### The exercise
Check every line in the records below for the word "stained" and report how many have it, nothing more.

## Begin Data

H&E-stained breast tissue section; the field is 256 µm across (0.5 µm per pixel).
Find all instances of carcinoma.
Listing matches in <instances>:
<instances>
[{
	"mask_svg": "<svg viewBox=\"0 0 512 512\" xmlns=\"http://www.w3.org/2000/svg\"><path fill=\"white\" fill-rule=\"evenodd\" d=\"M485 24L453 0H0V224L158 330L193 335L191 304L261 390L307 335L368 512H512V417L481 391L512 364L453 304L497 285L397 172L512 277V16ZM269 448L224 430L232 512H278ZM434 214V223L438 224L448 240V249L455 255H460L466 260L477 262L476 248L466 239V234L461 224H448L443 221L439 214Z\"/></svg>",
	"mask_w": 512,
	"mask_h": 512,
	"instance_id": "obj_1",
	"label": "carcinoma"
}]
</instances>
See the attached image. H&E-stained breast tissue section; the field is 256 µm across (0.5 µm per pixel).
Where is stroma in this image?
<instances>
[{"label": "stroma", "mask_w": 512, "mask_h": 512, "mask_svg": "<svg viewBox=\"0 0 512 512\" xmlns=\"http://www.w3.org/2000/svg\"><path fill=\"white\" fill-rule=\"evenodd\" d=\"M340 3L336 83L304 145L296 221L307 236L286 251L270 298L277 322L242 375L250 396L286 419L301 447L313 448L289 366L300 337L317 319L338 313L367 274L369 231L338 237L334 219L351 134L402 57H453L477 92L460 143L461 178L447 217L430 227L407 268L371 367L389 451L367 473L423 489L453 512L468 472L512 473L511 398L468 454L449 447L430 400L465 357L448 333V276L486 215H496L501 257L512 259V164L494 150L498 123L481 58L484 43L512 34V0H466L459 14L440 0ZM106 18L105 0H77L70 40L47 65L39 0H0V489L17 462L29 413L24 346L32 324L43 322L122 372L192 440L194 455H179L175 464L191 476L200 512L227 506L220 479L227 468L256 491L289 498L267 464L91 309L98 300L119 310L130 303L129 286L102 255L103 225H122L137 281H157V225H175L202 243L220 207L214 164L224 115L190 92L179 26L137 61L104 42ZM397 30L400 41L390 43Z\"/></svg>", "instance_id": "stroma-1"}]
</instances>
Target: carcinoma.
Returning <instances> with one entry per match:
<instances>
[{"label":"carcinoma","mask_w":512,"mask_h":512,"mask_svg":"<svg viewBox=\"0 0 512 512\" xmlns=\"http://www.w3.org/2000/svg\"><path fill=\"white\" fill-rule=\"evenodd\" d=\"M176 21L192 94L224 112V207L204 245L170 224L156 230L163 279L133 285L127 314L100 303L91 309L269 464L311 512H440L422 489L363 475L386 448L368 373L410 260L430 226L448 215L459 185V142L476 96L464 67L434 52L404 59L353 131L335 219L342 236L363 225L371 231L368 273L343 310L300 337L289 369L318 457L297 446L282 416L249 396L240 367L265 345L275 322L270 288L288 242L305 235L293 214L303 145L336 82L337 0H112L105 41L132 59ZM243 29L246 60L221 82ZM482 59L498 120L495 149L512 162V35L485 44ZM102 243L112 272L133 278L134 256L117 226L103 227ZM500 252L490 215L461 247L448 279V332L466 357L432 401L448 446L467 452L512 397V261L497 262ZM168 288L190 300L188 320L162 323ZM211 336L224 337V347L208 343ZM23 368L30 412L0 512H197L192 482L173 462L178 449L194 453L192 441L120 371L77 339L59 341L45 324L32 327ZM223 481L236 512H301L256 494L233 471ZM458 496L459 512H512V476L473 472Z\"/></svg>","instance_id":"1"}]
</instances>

## End Data

### Solution to this problem
2